# Task directions:
With the line containing "none -> brown notebook [393,333,477,407]" as the start and the line containing "camera: 25 degrees left, 20 degrees down" as the end, transcribe that span of the entries below exactly, including both.

※

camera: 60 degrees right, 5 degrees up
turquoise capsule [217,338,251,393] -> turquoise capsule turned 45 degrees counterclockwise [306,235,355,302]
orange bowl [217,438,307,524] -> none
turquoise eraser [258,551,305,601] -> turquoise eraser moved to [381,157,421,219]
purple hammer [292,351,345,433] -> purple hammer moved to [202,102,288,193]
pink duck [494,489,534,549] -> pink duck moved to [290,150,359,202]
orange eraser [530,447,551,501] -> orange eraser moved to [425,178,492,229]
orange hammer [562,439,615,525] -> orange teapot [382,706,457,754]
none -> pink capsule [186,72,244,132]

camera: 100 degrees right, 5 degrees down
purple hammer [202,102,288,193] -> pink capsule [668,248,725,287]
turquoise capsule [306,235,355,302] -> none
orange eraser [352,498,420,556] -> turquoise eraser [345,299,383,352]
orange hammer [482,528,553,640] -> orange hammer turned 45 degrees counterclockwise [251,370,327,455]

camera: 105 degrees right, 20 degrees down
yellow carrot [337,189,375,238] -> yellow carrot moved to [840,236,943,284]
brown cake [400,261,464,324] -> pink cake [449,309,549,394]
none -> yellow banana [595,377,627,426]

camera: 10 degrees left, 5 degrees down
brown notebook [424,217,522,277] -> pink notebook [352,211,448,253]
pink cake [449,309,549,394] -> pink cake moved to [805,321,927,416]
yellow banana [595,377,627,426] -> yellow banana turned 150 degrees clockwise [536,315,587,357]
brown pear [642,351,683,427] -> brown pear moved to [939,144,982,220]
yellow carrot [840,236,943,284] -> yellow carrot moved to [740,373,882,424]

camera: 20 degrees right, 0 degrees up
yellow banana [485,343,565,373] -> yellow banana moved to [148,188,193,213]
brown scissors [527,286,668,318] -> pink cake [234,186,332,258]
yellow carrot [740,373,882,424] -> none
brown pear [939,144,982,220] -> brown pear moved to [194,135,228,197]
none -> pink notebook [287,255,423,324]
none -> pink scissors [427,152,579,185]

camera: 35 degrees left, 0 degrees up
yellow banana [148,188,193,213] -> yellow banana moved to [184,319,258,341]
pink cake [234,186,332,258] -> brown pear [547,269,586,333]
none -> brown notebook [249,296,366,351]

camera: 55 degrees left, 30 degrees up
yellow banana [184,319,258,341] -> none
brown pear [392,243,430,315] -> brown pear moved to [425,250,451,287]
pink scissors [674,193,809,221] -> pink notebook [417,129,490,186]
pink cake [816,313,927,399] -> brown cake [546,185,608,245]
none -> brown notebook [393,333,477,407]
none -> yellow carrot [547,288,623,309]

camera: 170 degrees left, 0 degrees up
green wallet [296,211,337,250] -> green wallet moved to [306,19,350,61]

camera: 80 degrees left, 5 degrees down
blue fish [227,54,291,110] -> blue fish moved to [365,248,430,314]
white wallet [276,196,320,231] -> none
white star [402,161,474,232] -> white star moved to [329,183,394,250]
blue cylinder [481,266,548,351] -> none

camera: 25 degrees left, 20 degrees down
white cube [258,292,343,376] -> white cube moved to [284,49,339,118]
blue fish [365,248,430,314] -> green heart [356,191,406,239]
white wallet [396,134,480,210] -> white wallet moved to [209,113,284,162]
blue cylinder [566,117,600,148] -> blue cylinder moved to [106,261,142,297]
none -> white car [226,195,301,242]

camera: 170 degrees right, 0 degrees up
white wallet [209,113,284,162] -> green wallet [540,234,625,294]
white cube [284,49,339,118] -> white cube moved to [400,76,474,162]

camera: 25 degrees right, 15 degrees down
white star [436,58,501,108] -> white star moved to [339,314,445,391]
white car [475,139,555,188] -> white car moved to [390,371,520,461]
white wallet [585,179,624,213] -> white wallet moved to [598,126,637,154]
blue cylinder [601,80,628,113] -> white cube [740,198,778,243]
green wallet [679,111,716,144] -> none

※

# Result of the task:
none -> brown notebook [393,333,477,407]
none -> yellow carrot [547,288,623,309]

camera: 170 degrees left, 0 degrees up
green wallet [296,211,337,250] -> green wallet moved to [306,19,350,61]

camera: 80 degrees left, 5 degrees down
blue fish [227,54,291,110] -> blue fish moved to [365,248,430,314]
white wallet [276,196,320,231] -> none
white star [402,161,474,232] -> white star moved to [329,183,394,250]
blue cylinder [481,266,548,351] -> none

camera: 25 degrees left, 20 degrees down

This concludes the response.